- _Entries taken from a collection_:
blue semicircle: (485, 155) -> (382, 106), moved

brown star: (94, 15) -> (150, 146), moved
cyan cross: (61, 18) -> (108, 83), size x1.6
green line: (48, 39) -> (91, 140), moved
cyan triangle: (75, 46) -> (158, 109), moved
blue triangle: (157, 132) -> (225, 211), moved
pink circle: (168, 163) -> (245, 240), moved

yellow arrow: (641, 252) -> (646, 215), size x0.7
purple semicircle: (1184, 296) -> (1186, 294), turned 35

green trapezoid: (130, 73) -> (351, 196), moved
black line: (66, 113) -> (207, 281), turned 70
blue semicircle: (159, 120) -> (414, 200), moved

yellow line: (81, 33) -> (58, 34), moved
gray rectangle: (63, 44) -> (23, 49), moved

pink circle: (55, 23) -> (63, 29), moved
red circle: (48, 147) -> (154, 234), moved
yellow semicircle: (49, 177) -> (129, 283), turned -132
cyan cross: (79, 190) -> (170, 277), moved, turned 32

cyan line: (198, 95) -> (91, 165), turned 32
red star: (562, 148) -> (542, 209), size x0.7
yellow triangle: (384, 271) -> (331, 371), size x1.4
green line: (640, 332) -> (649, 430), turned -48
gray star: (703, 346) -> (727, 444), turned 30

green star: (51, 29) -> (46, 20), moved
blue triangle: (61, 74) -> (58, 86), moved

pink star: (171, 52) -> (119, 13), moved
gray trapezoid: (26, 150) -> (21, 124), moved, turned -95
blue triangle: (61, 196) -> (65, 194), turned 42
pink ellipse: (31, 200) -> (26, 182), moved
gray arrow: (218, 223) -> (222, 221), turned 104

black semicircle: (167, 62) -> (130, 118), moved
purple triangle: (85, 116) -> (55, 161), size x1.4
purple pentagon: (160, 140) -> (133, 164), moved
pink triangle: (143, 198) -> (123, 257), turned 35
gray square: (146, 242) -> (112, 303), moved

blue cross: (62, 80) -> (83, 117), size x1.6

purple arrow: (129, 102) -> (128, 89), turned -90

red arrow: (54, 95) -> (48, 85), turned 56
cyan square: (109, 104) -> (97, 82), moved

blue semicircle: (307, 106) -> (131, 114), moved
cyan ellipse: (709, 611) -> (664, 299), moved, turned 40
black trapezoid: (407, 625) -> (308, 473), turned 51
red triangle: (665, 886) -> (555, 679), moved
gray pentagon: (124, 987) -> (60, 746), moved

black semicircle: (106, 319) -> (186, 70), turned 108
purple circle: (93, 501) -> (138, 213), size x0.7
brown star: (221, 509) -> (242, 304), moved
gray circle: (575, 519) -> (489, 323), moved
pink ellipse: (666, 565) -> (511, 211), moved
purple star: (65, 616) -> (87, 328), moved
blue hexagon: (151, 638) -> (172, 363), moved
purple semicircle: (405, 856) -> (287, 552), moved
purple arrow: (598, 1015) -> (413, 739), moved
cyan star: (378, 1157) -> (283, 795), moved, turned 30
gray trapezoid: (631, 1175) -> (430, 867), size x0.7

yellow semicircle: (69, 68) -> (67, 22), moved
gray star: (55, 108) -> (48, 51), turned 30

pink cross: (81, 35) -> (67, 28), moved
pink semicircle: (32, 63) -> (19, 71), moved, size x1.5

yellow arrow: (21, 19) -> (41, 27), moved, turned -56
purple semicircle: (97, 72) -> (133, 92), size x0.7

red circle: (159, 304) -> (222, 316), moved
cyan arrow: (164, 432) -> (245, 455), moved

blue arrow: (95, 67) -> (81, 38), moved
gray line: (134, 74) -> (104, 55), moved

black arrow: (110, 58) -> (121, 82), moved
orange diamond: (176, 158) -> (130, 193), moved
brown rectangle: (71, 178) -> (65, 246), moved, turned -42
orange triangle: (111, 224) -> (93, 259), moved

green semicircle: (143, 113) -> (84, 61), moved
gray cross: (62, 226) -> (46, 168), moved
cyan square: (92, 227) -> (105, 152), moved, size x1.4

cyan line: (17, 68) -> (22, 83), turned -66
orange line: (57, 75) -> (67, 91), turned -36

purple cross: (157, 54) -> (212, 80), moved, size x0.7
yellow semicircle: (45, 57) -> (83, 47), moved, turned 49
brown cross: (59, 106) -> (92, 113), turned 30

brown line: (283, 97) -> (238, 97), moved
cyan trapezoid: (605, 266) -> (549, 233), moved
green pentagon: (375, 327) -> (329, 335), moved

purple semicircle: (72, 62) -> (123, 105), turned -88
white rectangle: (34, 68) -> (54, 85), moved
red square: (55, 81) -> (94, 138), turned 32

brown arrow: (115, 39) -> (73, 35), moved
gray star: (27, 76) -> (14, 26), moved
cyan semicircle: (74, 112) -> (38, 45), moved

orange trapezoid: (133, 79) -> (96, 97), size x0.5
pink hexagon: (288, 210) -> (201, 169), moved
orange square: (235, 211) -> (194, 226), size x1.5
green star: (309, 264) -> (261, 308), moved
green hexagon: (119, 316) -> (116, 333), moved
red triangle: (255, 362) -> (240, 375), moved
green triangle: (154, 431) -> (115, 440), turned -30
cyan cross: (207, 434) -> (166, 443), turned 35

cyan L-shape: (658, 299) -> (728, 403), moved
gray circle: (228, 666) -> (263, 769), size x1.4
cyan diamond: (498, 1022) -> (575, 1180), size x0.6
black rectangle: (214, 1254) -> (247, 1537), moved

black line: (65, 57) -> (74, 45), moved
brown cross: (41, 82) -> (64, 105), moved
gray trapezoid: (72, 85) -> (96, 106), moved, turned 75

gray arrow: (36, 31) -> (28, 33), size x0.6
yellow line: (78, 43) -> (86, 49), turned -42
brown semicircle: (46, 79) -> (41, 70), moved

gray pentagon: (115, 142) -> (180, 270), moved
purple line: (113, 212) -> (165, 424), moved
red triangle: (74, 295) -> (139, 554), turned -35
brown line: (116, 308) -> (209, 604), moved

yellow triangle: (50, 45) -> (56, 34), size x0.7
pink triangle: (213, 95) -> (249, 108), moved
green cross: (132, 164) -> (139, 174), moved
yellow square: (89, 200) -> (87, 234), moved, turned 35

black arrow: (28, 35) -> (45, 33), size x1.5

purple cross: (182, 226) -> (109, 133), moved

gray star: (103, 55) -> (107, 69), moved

- _Activity_:
Among the entries above, the line containing "purple semicircle: (405, 856)", the line containing "yellow semicircle: (45, 57)", and all lines between them are to be restated word for word; nothing else belongs in the reply.

- _Problem solution_:
purple semicircle: (405, 856) -> (287, 552), moved
purple arrow: (598, 1015) -> (413, 739), moved
cyan star: (378, 1157) -> (283, 795), moved, turned 30
gray trapezoid: (631, 1175) -> (430, 867), size x0.7

yellow semicircle: (69, 68) -> (67, 22), moved
gray star: (55, 108) -> (48, 51), turned 30

pink cross: (81, 35) -> (67, 28), moved
pink semicircle: (32, 63) -> (19, 71), moved, size x1.5

yellow arrow: (21, 19) -> (41, 27), moved, turned -56
purple semicircle: (97, 72) -> (133, 92), size x0.7

red circle: (159, 304) -> (222, 316), moved
cyan arrow: (164, 432) -> (245, 455), moved

blue arrow: (95, 67) -> (81, 38), moved
gray line: (134, 74) -> (104, 55), moved

black arrow: (110, 58) -> (121, 82), moved
orange diamond: (176, 158) -> (130, 193), moved
brown rectangle: (71, 178) -> (65, 246), moved, turned -42
orange triangle: (111, 224) -> (93, 259), moved

green semicircle: (143, 113) -> (84, 61), moved
gray cross: (62, 226) -> (46, 168), moved
cyan square: (92, 227) -> (105, 152), moved, size x1.4

cyan line: (17, 68) -> (22, 83), turned -66
orange line: (57, 75) -> (67, 91), turned -36

purple cross: (157, 54) -> (212, 80), moved, size x0.7
yellow semicircle: (45, 57) -> (83, 47), moved, turned 49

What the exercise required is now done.